• _Problem description_
Please reproduce the entries in full. Keep every character the same.

• _Provided records_
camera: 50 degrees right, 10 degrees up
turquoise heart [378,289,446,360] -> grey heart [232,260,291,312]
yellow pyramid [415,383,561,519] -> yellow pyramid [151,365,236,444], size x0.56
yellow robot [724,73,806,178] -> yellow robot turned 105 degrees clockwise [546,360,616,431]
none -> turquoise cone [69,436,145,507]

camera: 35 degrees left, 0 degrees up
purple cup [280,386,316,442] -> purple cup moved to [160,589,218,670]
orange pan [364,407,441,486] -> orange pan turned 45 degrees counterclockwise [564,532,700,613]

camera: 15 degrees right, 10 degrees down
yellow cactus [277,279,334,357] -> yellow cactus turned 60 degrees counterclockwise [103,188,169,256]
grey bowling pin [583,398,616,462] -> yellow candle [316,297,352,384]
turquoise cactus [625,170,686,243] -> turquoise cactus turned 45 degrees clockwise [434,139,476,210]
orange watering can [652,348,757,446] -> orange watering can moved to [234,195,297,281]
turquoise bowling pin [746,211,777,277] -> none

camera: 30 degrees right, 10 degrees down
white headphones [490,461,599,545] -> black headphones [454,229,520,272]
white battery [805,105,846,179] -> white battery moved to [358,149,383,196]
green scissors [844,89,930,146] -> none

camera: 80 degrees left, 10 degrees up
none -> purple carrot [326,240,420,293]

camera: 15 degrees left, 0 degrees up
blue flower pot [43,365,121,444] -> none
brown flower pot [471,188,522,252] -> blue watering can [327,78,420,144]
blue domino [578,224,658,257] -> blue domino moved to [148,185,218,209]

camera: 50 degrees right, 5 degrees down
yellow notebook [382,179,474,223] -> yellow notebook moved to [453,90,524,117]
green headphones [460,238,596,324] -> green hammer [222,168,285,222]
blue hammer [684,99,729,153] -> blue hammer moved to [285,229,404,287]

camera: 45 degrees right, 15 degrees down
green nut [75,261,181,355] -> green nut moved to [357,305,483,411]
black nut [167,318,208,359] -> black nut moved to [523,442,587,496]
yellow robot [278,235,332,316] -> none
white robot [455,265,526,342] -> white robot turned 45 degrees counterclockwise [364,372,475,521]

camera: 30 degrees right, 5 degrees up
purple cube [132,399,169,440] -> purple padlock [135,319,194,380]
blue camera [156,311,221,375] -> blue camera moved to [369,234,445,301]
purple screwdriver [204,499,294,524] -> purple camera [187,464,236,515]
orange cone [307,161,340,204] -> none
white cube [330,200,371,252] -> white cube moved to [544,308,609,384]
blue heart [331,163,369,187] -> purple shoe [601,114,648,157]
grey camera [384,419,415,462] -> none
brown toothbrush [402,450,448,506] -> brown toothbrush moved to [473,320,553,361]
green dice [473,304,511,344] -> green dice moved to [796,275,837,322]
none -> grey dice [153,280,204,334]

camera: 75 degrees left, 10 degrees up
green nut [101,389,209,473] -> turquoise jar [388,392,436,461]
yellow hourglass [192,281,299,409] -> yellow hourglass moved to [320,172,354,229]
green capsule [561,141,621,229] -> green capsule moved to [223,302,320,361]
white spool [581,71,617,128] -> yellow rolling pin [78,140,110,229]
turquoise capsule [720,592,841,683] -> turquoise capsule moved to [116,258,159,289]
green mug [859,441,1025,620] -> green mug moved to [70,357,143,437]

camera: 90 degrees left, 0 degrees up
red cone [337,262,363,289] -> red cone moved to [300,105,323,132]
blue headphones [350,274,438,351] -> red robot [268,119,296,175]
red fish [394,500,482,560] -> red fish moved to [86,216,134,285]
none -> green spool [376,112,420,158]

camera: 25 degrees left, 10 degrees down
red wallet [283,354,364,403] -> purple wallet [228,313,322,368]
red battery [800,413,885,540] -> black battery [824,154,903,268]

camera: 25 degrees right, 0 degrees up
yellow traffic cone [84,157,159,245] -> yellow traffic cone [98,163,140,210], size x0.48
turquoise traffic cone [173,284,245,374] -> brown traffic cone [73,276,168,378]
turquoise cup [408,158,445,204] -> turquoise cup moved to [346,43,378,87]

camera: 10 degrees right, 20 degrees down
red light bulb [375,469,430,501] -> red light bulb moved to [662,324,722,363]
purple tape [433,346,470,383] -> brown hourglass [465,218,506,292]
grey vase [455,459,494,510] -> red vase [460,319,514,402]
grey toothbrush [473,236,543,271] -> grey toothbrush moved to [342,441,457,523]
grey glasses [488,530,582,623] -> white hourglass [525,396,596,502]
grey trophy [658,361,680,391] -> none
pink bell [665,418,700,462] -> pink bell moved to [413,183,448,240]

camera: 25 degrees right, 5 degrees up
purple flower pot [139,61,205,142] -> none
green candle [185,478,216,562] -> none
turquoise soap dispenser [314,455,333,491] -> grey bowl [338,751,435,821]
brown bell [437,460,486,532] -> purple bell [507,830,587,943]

• _Exercise answer_
camera: 50 degrees right, 10 degrees up
turquoise heart [378,289,446,360] -> grey heart [232,260,291,312]
yellow pyramid [415,383,561,519] -> yellow pyramid [151,365,236,444], size x0.56
yellow robot [724,73,806,178] -> yellow robot turned 105 degrees clockwise [546,360,616,431]
none -> turquoise cone [69,436,145,507]

camera: 35 degrees left, 0 degrees up
purple cup [280,386,316,442] -> purple cup moved to [160,589,218,670]
orange pan [364,407,441,486] -> orange pan turned 45 degrees counterclockwise [564,532,700,613]

camera: 15 degrees right, 10 degrees down
yellow cactus [277,279,334,357] -> yellow cactus turned 60 degrees counterclockwise [103,188,169,256]
grey bowling pin [583,398,616,462] -> yellow candle [316,297,352,384]
turquoise cactus [625,170,686,243] -> turquoise cactus turned 45 degrees clockwise [434,139,476,210]
orange watering can [652,348,757,446] -> orange watering can moved to [234,195,297,281]
turquoise bowling pin [746,211,777,277] -> none

camera: 30 degrees right, 10 degrees down
white headphones [490,461,599,545] -> black headphones [454,229,520,272]
white battery [805,105,846,179] -> white battery moved to [358,149,383,196]
green scissors [844,89,930,146] -> none

camera: 80 degrees left, 10 degrees up
none -> purple carrot [326,240,420,293]

camera: 15 degrees left, 0 degrees up
blue flower pot [43,365,121,444] -> none
brown flower pot [471,188,522,252] -> blue watering can [327,78,420,144]
blue domino [578,224,658,257] -> blue domino moved to [148,185,218,209]

camera: 50 degrees right, 5 degrees down
yellow notebook [382,179,474,223] -> yellow notebook moved to [453,90,524,117]
green headphones [460,238,596,324] -> green hammer [222,168,285,222]
blue hammer [684,99,729,153] -> blue hammer moved to [285,229,404,287]

camera: 45 degrees right, 15 degrees down
green nut [75,261,181,355] -> green nut moved to [357,305,483,411]
black nut [167,318,208,359] -> black nut moved to [523,442,587,496]
yellow robot [278,235,332,316] -> none
white robot [455,265,526,342] -> white robot turned 45 degrees counterclockwise [364,372,475,521]

camera: 30 degrees right, 5 degrees up
purple cube [132,399,169,440] -> purple padlock [135,319,194,380]
blue camera [156,311,221,375] -> blue camera moved to [369,234,445,301]
purple screwdriver [204,499,294,524] -> purple camera [187,464,236,515]
orange cone [307,161,340,204] -> none
white cube [330,200,371,252] -> white cube moved to [544,308,609,384]
blue heart [331,163,369,187] -> purple shoe [601,114,648,157]
grey camera [384,419,415,462] -> none
brown toothbrush [402,450,448,506] -> brown toothbrush moved to [473,320,553,361]
green dice [473,304,511,344] -> green dice moved to [796,275,837,322]
none -> grey dice [153,280,204,334]

camera: 75 degrees left, 10 degrees up
green nut [101,389,209,473] -> turquoise jar [388,392,436,461]
yellow hourglass [192,281,299,409] -> yellow hourglass moved to [320,172,354,229]
green capsule [561,141,621,229] -> green capsule moved to [223,302,320,361]
white spool [581,71,617,128] -> yellow rolling pin [78,140,110,229]
turquoise capsule [720,592,841,683] -> turquoise capsule moved to [116,258,159,289]
green mug [859,441,1025,620] -> green mug moved to [70,357,143,437]

camera: 90 degrees left, 0 degrees up
red cone [337,262,363,289] -> red cone moved to [300,105,323,132]
blue headphones [350,274,438,351] -> red robot [268,119,296,175]
red fish [394,500,482,560] -> red fish moved to [86,216,134,285]
none -> green spool [376,112,420,158]

camera: 25 degrees left, 10 degrees down
red wallet [283,354,364,403] -> purple wallet [228,313,322,368]
red battery [800,413,885,540] -> black battery [824,154,903,268]

camera: 25 degrees right, 0 degrees up
yellow traffic cone [84,157,159,245] -> yellow traffic cone [98,163,140,210], size x0.48
turquoise traffic cone [173,284,245,374] -> brown traffic cone [73,276,168,378]
turquoise cup [408,158,445,204] -> turquoise cup moved to [346,43,378,87]

camera: 10 degrees right, 20 degrees down
red light bulb [375,469,430,501] -> red light bulb moved to [662,324,722,363]
purple tape [433,346,470,383] -> brown hourglass [465,218,506,292]
grey vase [455,459,494,510] -> red vase [460,319,514,402]
grey toothbrush [473,236,543,271] -> grey toothbrush moved to [342,441,457,523]
grey glasses [488,530,582,623] -> white hourglass [525,396,596,502]
grey trophy [658,361,680,391] -> none
pink bell [665,418,700,462] -> pink bell moved to [413,183,448,240]

camera: 25 degrees right, 5 degrees up
purple flower pot [139,61,205,142] -> none
green candle [185,478,216,562] -> none
turquoise soap dispenser [314,455,333,491] -> grey bowl [338,751,435,821]
brown bell [437,460,486,532] -> purple bell [507,830,587,943]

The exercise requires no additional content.